[Instructions for the task]: Print exactly the lines below between the line containing "orange calculator [359,416,485,517] ->" and the line containing "none -> green jar [430,75,476,133]", counting both of those lines. Leave pictures out.

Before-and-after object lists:
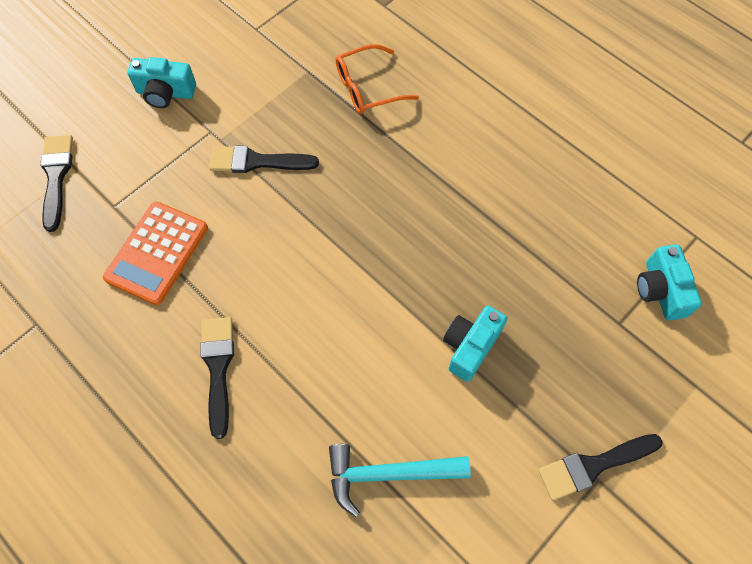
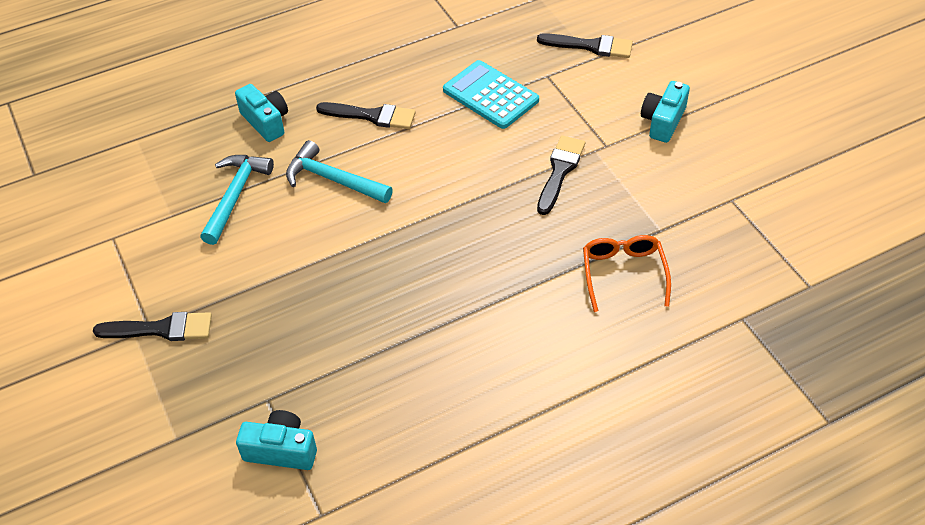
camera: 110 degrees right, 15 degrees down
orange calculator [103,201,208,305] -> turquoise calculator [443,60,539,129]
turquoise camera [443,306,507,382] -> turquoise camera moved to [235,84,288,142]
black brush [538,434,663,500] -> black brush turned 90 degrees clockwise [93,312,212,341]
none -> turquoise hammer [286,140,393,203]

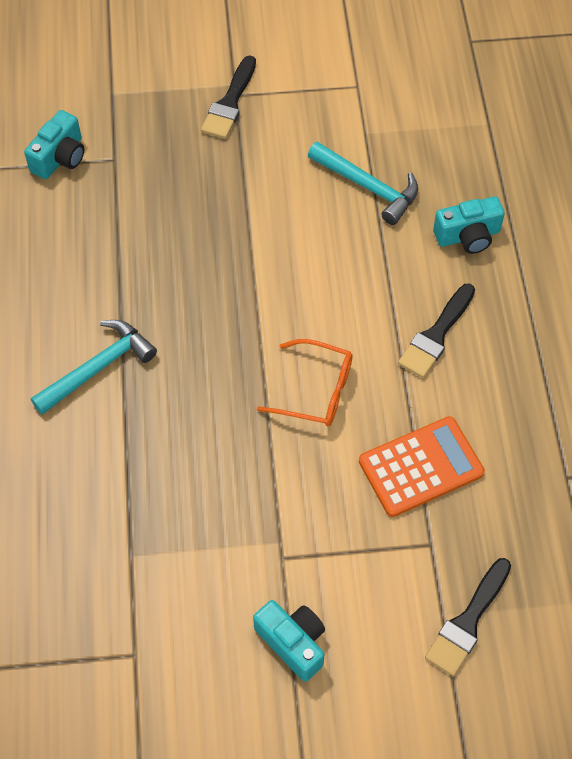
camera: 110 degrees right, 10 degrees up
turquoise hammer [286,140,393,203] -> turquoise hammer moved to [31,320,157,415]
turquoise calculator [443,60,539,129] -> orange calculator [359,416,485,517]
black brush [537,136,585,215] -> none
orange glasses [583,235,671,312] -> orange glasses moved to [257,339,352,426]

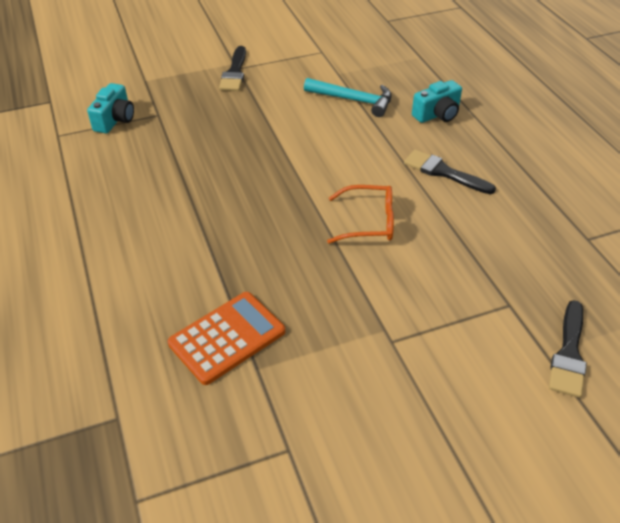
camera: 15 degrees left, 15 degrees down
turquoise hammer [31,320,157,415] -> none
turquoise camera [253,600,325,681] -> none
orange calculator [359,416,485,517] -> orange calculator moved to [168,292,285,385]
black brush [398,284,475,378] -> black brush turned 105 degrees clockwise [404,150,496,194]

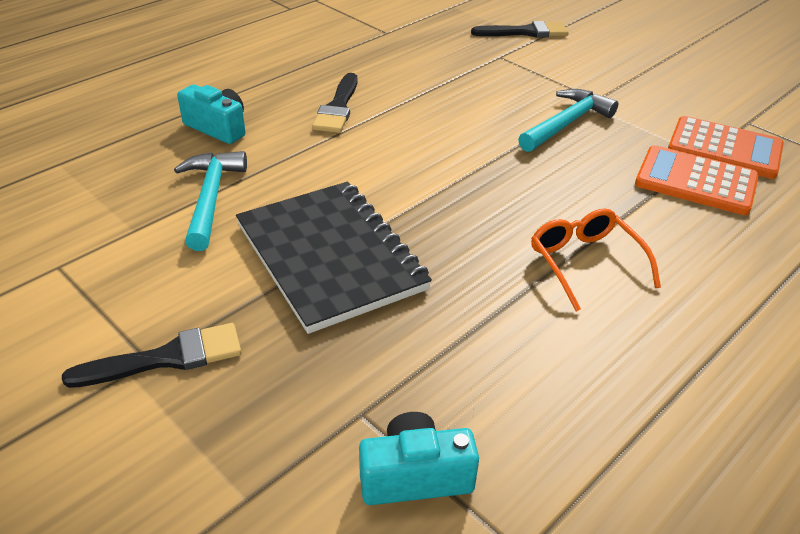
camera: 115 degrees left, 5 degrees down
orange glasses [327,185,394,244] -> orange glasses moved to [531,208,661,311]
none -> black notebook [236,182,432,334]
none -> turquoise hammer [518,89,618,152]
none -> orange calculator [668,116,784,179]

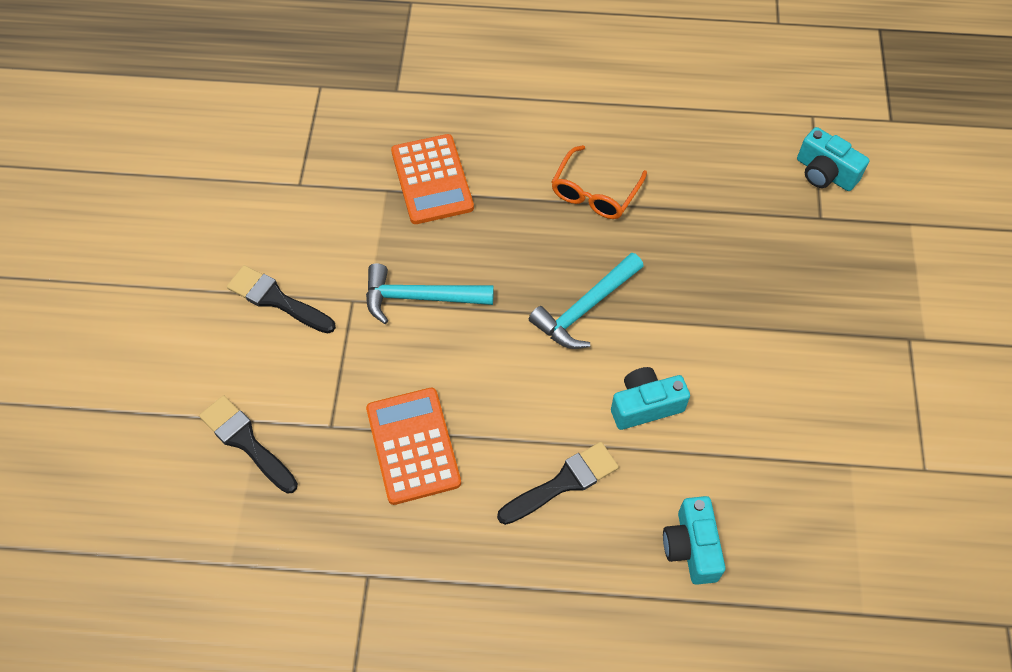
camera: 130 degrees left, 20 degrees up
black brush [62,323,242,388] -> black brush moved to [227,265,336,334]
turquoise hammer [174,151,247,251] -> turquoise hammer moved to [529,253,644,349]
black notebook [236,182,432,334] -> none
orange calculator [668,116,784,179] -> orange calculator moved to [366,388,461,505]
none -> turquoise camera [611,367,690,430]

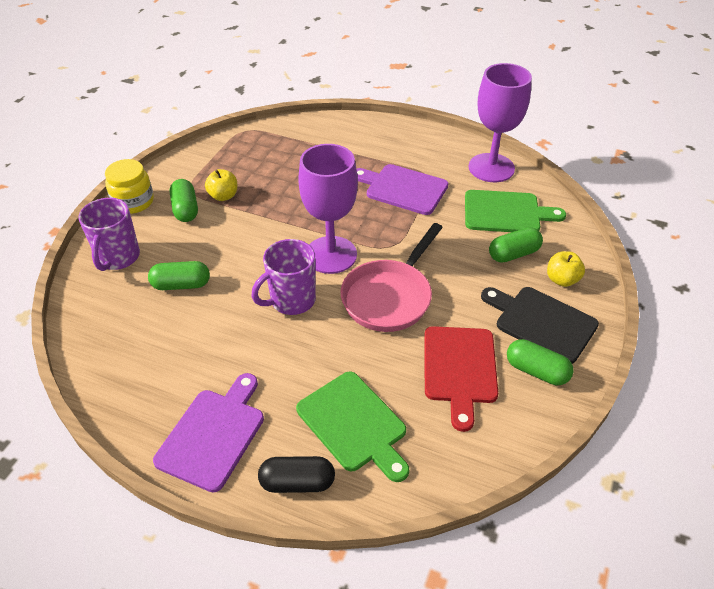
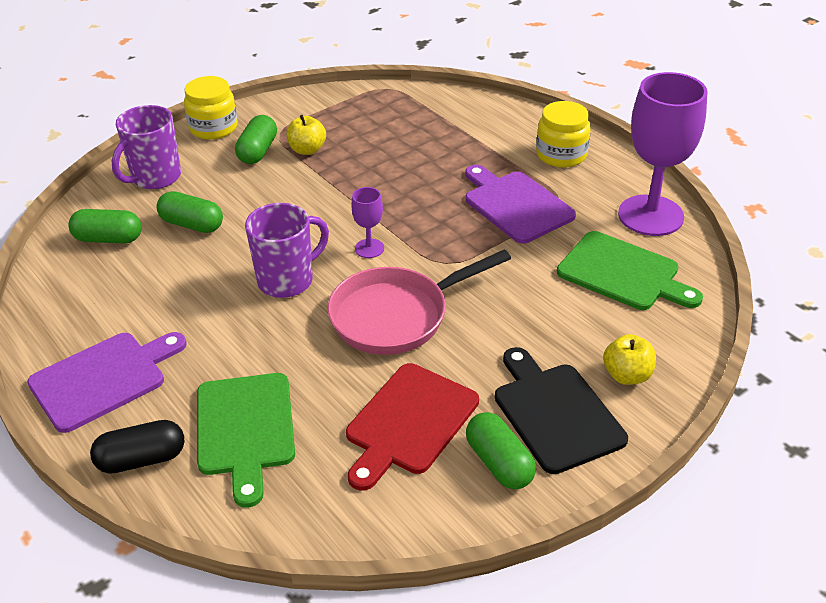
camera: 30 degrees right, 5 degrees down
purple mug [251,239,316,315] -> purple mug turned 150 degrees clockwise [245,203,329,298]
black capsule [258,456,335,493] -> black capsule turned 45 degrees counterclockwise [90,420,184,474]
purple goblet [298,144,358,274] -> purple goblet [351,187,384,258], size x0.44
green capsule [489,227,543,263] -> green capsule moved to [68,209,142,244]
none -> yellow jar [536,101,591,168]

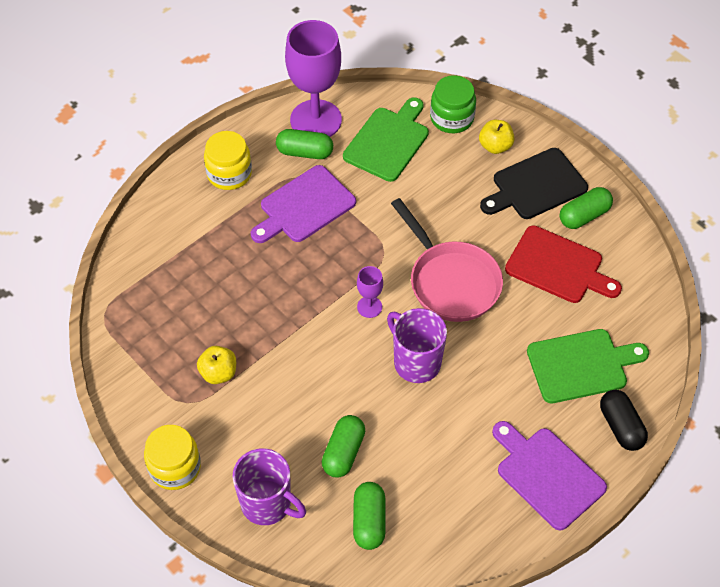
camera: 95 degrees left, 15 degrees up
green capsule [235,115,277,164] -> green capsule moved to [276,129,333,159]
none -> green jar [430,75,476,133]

* * *

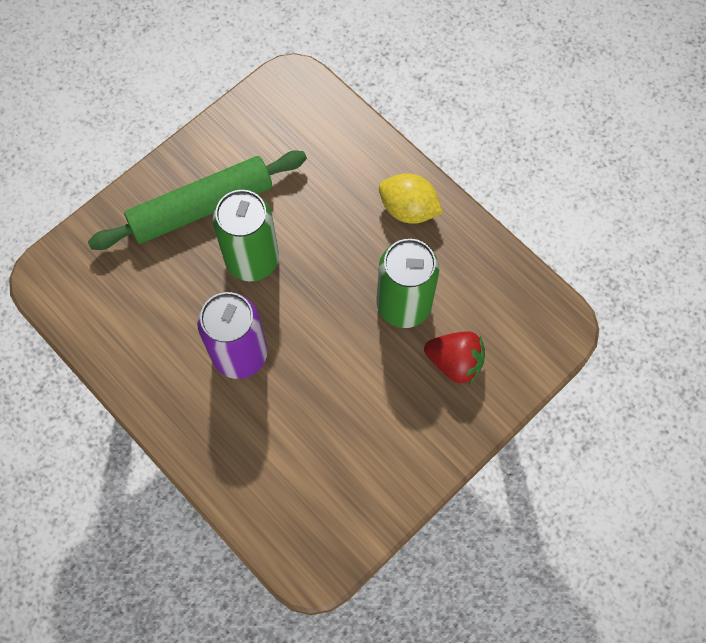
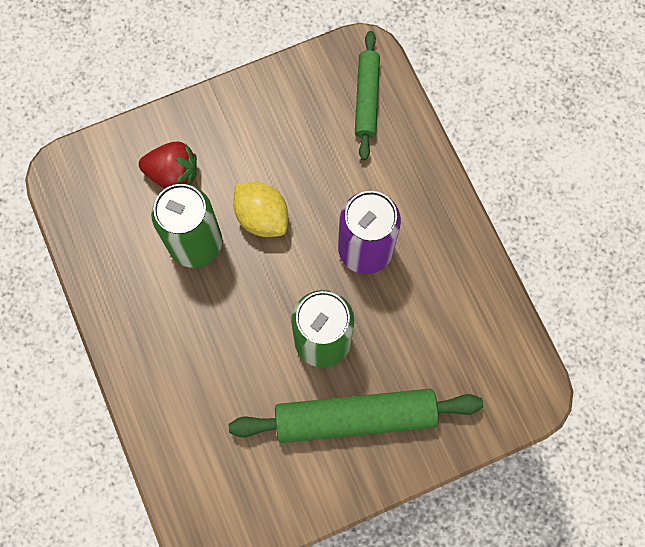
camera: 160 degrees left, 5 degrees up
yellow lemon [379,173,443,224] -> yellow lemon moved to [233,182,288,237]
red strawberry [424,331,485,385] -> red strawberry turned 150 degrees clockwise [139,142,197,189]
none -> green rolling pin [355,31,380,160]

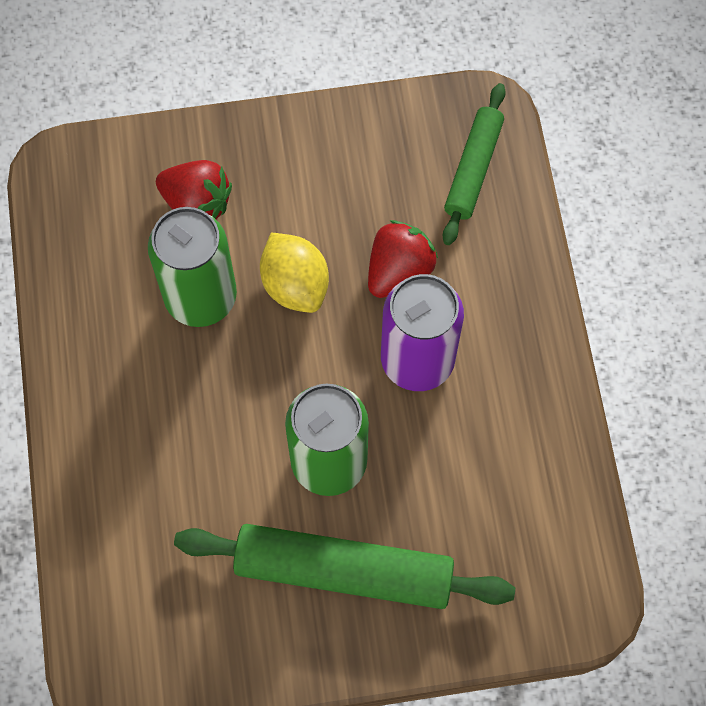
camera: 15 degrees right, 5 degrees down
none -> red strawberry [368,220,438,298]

--

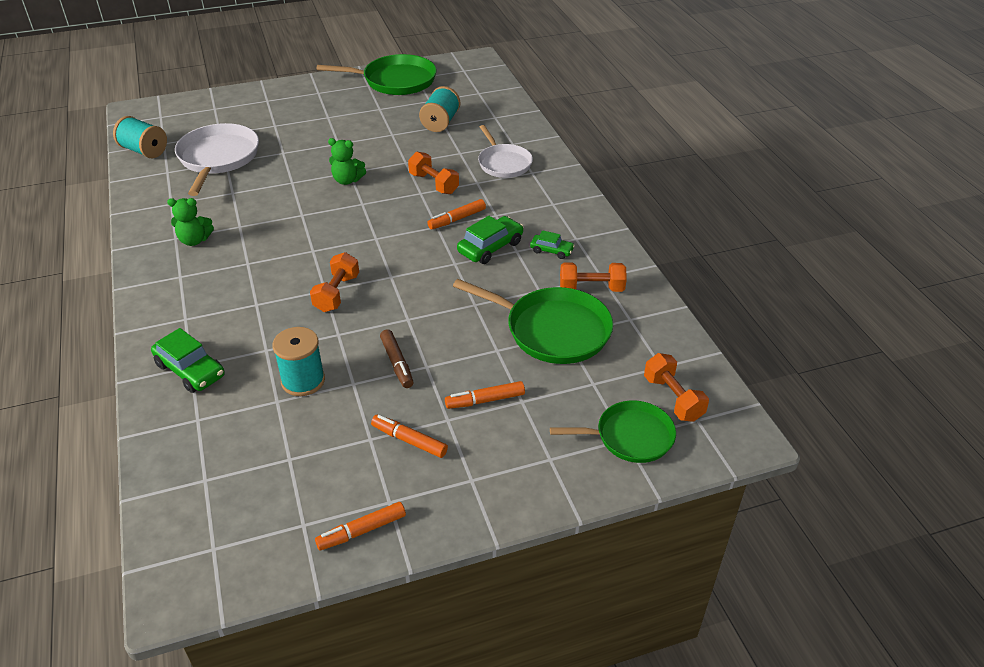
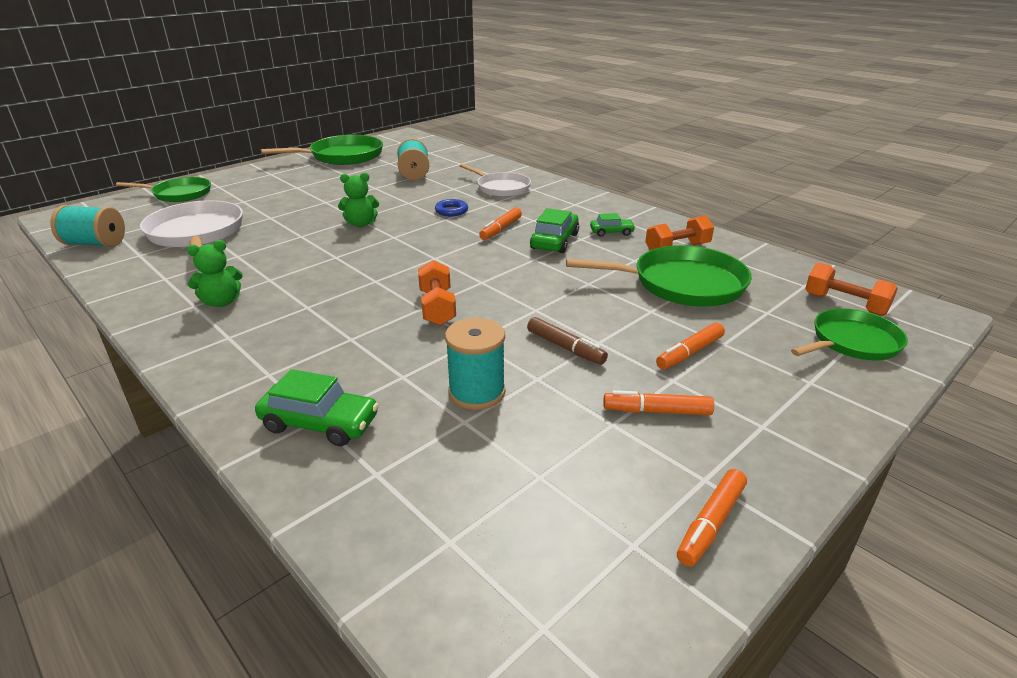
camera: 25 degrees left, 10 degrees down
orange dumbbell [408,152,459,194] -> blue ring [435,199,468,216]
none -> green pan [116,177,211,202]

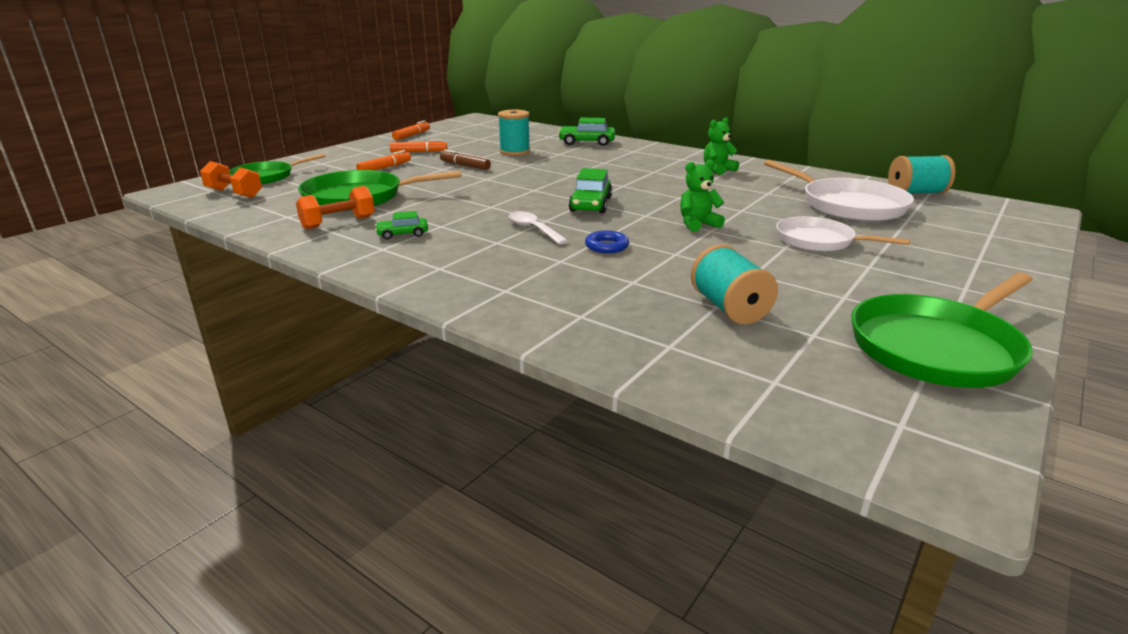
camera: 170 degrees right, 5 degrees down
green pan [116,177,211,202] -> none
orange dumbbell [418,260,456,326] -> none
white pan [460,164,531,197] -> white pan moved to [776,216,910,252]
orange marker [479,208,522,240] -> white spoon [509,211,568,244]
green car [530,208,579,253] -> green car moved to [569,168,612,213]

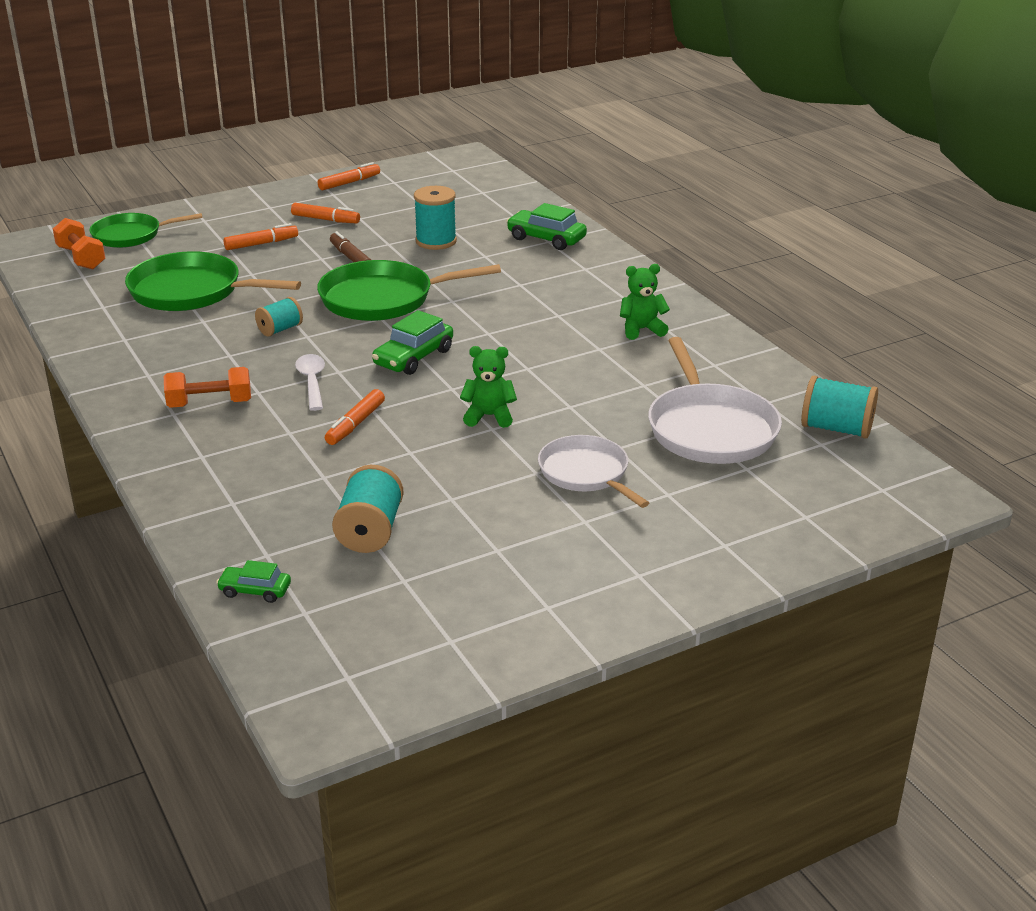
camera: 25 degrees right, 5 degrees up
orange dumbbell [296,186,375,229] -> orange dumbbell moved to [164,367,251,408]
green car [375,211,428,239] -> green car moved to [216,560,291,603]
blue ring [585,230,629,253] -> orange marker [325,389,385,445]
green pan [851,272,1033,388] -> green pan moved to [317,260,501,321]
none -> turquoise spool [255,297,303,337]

[The answer]:
orange calculator [359,416,485,517] -> orange calculator moved to [168,292,285,385]
black brush [398,284,475,378] -> black brush turned 105 degrees clockwise [404,150,496,194]

camera: 115 degrees left, 5 degrees down
orange glasses [327,185,394,244] -> orange glasses moved to [531,208,661,311]
none -> black notebook [236,182,432,334]
none -> turquoise hammer [518,89,618,152]
none -> orange calculator [668,116,784,179]

camera: 130 degrees left, 20 degrees up
black brush [62,323,242,388] -> black brush moved to [227,265,336,334]
turquoise hammer [174,151,247,251] -> turquoise hammer moved to [529,253,644,349]
black notebook [236,182,432,334] -> none
orange calculator [668,116,784,179] -> orange calculator moved to [366,388,461,505]
none -> turquoise camera [611,367,690,430]

camera: 30 degrees right, 5 degrees down
purple mug [251,239,316,315] -> purple mug turned 150 degrees clockwise [245,203,329,298]
black capsule [258,456,335,493] -> black capsule turned 45 degrees counterclockwise [90,420,184,474]
purple goblet [298,144,358,274] -> purple goblet [351,187,384,258], size x0.44
green capsule [489,227,543,263] -> green capsule moved to [68,209,142,244]
none -> yellow jar [536,101,591,168]

camera: 95 degrees left, 15 degrees up
green capsule [235,115,277,164] -> green capsule moved to [276,129,333,159]
none -> green jar [430,75,476,133]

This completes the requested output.